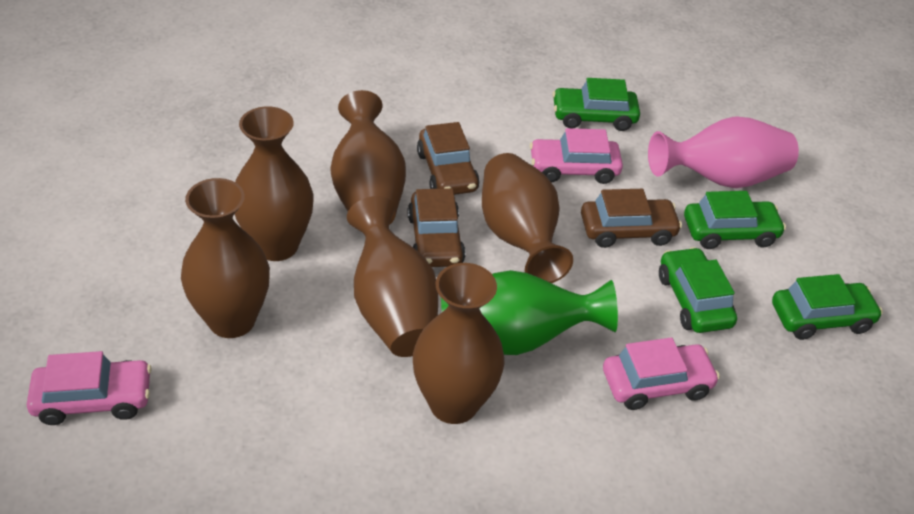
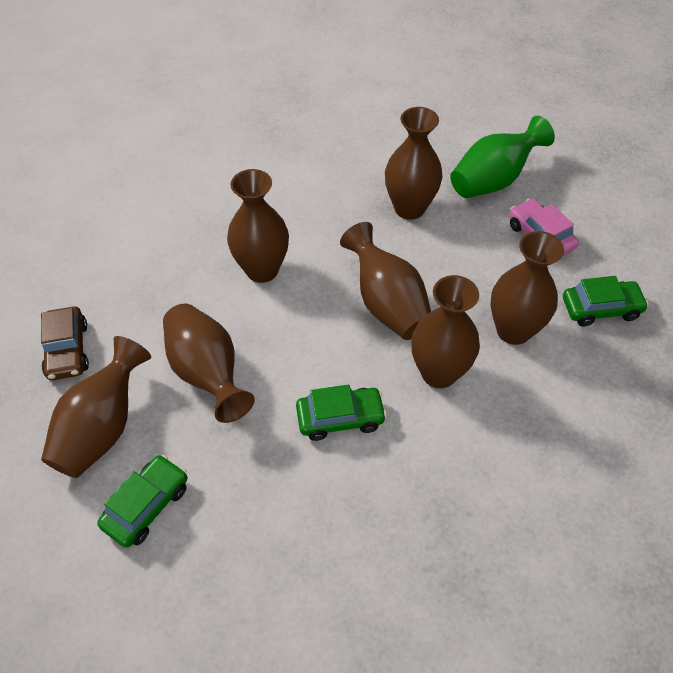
brown car: [407,188,466,267] [417,122,480,195] [581,189,682,248] = 3 -> [41,306,89,380] = 1
brown vase: [181,178,270,338] [235,106,314,261] [331,90,406,225] [347,196,438,357] [413,263,505,424] [482,153,573,283] = 6 -> [41,336,151,478] [163,304,255,423] [227,169,289,283] [340,222,431,340] [385,107,443,220] [411,275,480,388] [491,231,564,345] = 7
green car: [552,78,640,131] [659,247,737,333] [684,191,786,249] [772,274,883,340] = 4 -> [97,455,187,548] [296,385,387,441] [563,276,649,326] = 3
pink car: [27,351,152,425] [530,128,623,184] [603,338,720,410] = 3 -> [509,199,579,256] = 1
pink vase: [648,117,799,188] = 1 -> none = 0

■ The problem
Restate the data above word for word, omitting every picture.

■ Completed task
brown car: [407,188,466,267] [417,122,480,195] [581,189,682,248] = 3 -> [41,306,89,380] = 1
brown vase: [181,178,270,338] [235,106,314,261] [331,90,406,225] [347,196,438,357] [413,263,505,424] [482,153,573,283] = 6 -> [41,336,151,478] [163,304,255,423] [227,169,289,283] [340,222,431,340] [385,107,443,220] [411,275,480,388] [491,231,564,345] = 7
green car: [552,78,640,131] [659,247,737,333] [684,191,786,249] [772,274,883,340] = 4 -> [97,455,187,548] [296,385,387,441] [563,276,649,326] = 3
pink car: [27,351,152,425] [530,128,623,184] [603,338,720,410] = 3 -> [509,199,579,256] = 1
pink vase: [648,117,799,188] = 1 -> none = 0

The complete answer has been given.